TASK: Output the lines from the one containing "SW4: button (+9V, X1) -> button (+9V, VEXT)" through the last line of the material below, exactly; please do not include pictures.

GIVEN RECORDS:
== Segment start ==

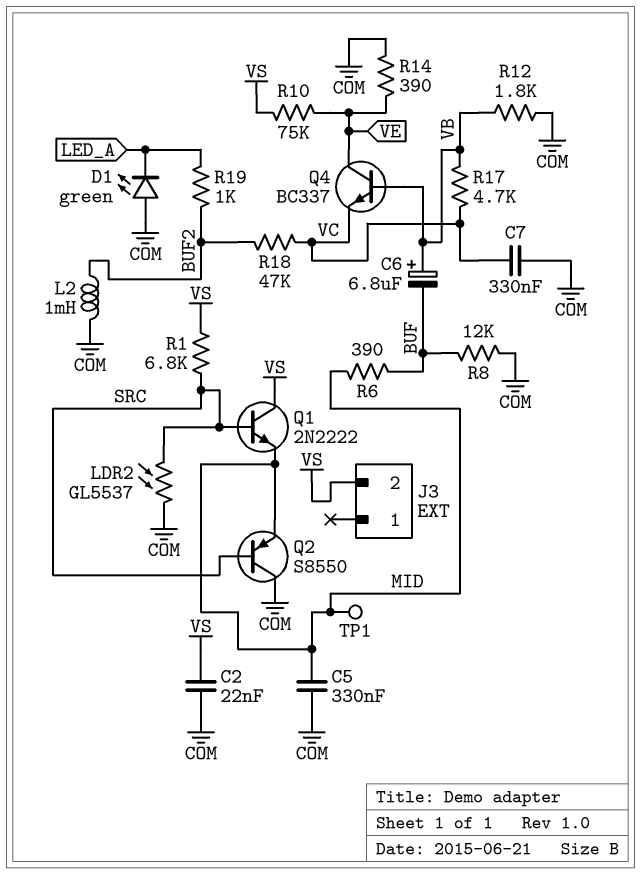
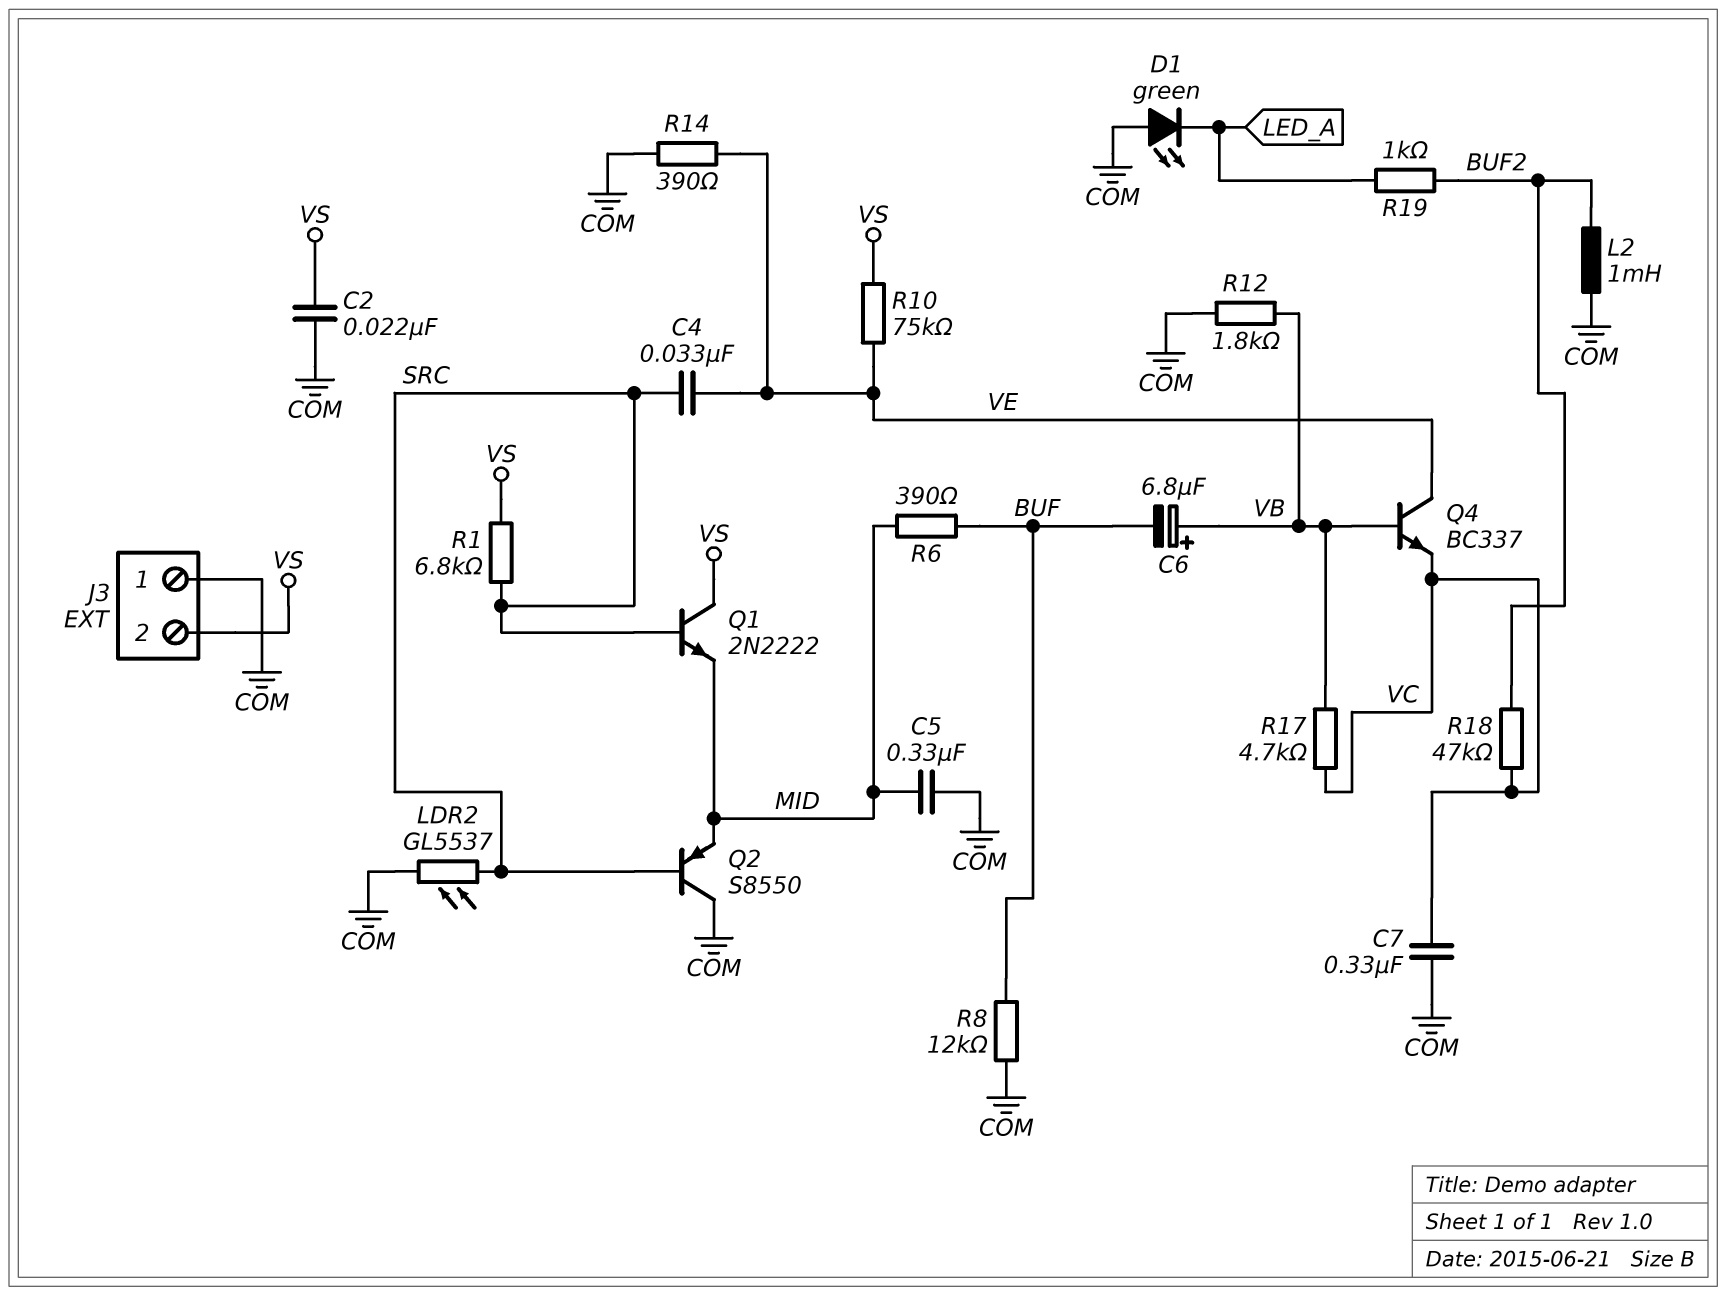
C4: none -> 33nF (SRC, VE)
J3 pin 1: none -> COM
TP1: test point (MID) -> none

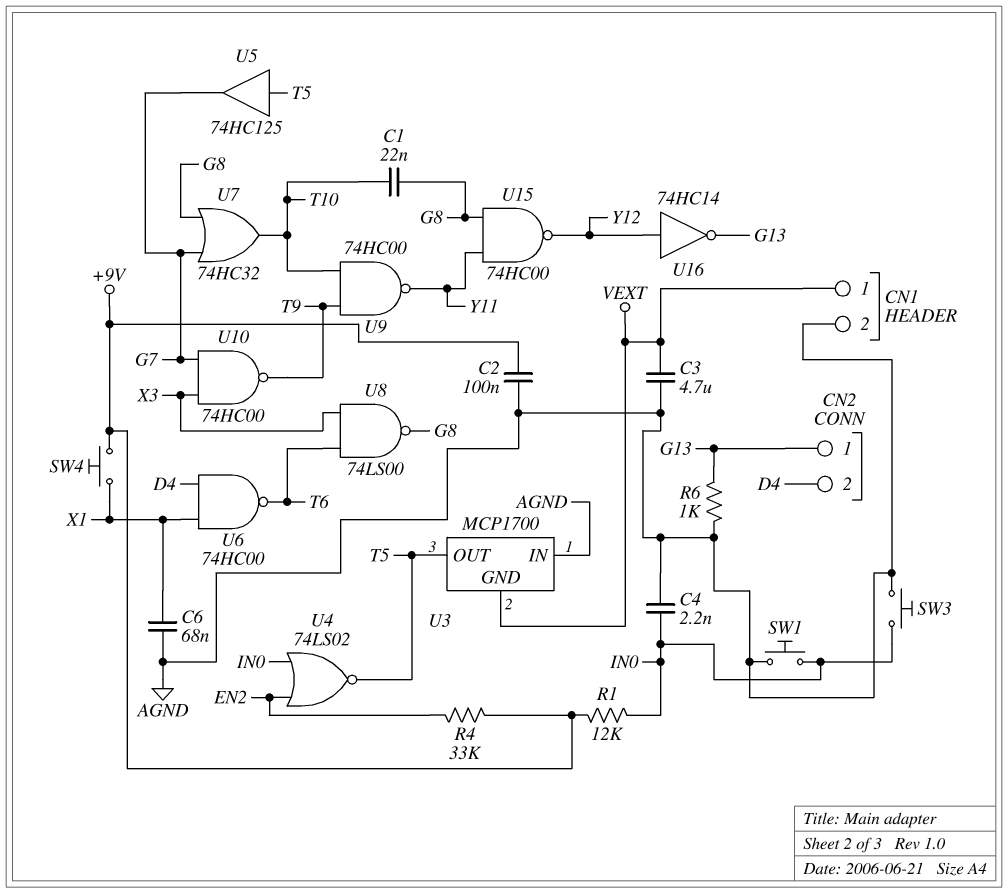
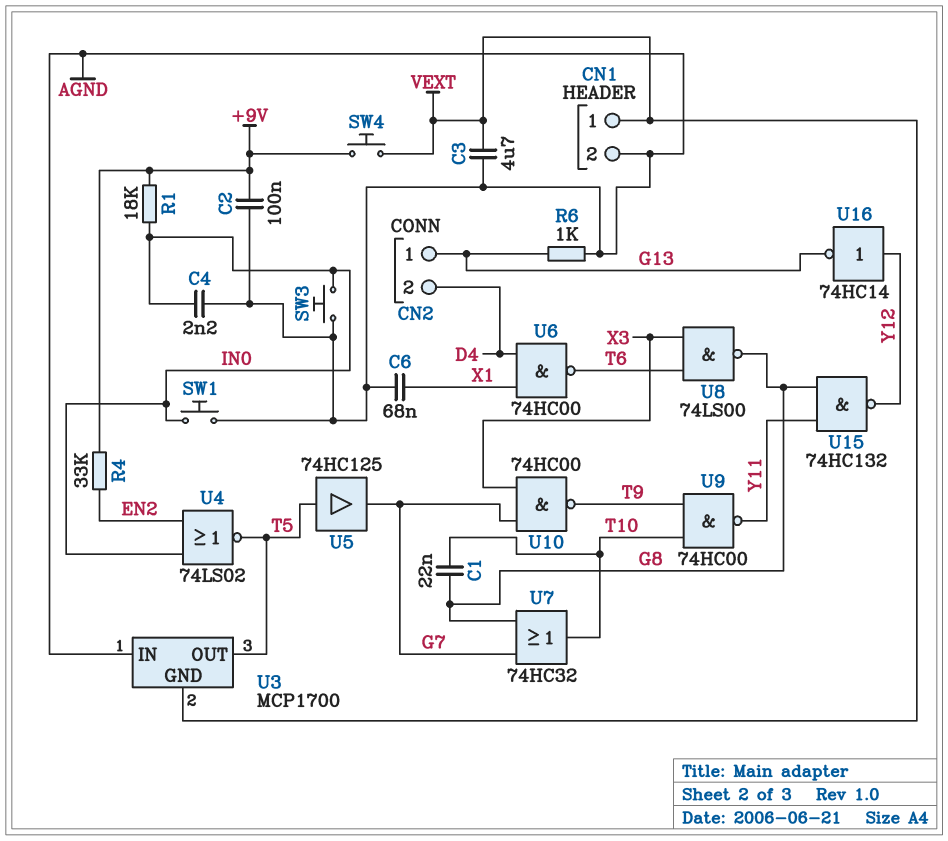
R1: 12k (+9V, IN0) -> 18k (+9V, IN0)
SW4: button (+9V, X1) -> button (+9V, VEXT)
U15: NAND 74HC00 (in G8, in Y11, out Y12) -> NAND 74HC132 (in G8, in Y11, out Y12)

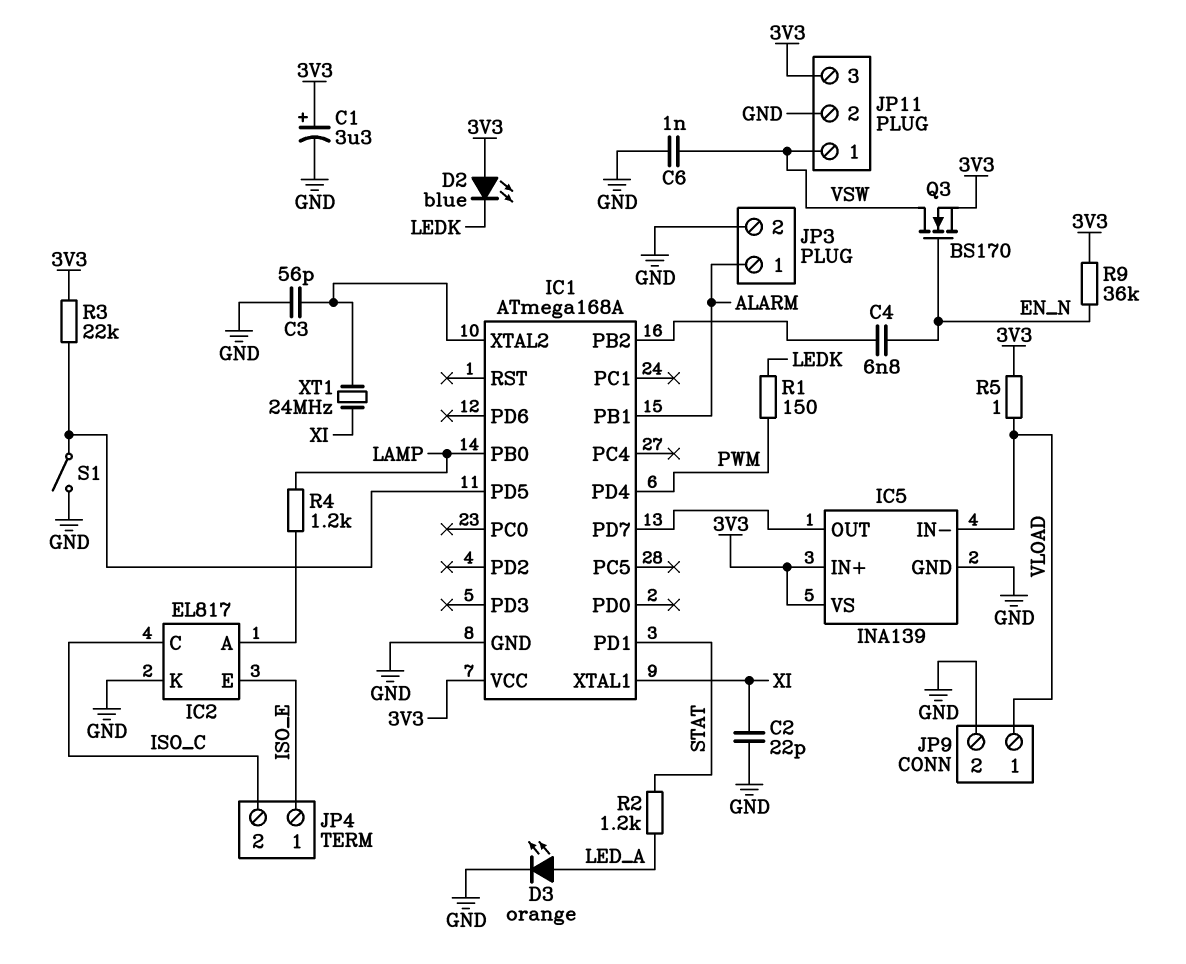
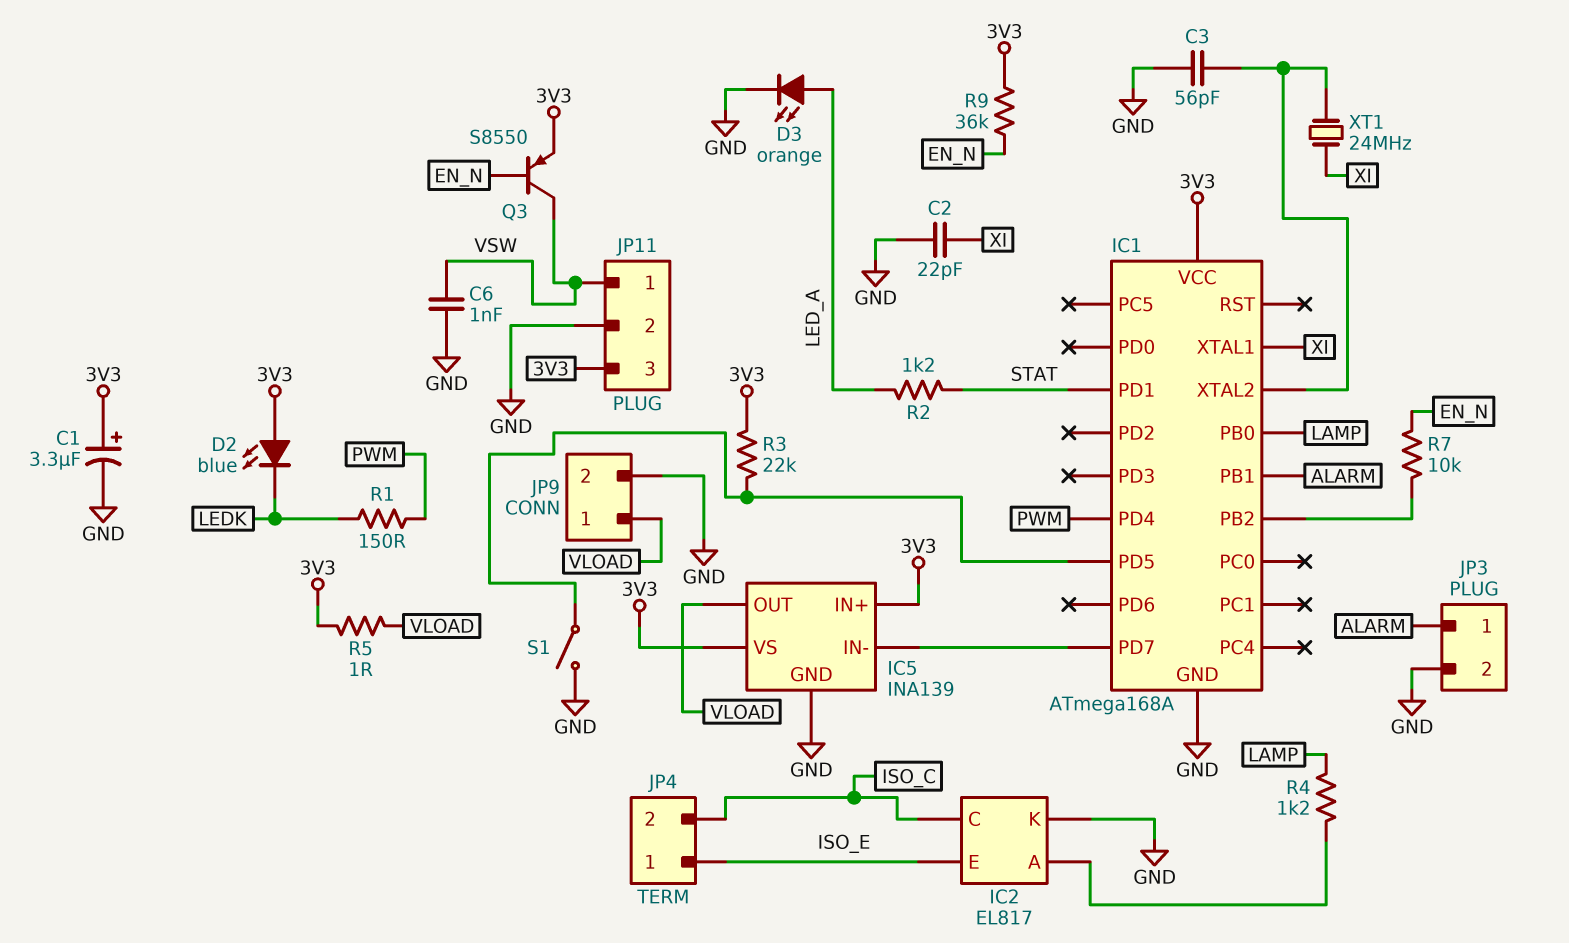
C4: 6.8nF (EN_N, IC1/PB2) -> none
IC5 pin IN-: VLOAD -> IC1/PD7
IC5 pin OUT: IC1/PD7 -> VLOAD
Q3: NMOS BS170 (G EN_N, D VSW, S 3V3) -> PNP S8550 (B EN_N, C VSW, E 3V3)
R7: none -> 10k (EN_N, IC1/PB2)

== Segment end ==

PROBLEM SOLUTION:
SW4: button (+9V, X1) -> button (+9V, VEXT)
U15: NAND 74HC00 (in G8, in Y11, out Y12) -> NAND 74HC132 (in G8, in Y11, out Y12)

C4: 6.8nF (EN_N, IC1/PB2) -> none
IC5 pin IN-: VLOAD -> IC1/PD7
IC5 pin OUT: IC1/PD7 -> VLOAD
Q3: NMOS BS170 (G EN_N, D VSW, S 3V3) -> PNP S8550 (B EN_N, C VSW, E 3V3)
R7: none -> 10k (EN_N, IC1/PB2)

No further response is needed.